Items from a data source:
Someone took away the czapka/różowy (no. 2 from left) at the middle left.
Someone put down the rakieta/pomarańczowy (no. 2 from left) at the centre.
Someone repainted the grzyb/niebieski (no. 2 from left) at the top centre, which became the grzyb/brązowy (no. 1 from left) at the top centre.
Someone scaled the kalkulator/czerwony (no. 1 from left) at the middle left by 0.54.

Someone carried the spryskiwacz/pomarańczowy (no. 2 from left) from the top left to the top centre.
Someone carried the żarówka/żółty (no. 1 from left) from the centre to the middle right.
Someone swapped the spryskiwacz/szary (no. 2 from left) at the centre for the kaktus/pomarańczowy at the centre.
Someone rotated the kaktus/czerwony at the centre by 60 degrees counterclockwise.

__Your objective__
Where the line with "Someone repainted the" ends, your copy should end too; please return exactly the lines from the first line of the data through it.

__Response for this exercise__
Someone took away the czapka/różowy (no. 2 from left) at the middle left.
Someone put down the rakieta/pomarańczowy (no. 2 from left) at the centre.
Someone repainted the grzyb/niebieski (no. 2 from left) at the top centre, which became the grzyb/brązowy (no. 1 from left) at the top centre.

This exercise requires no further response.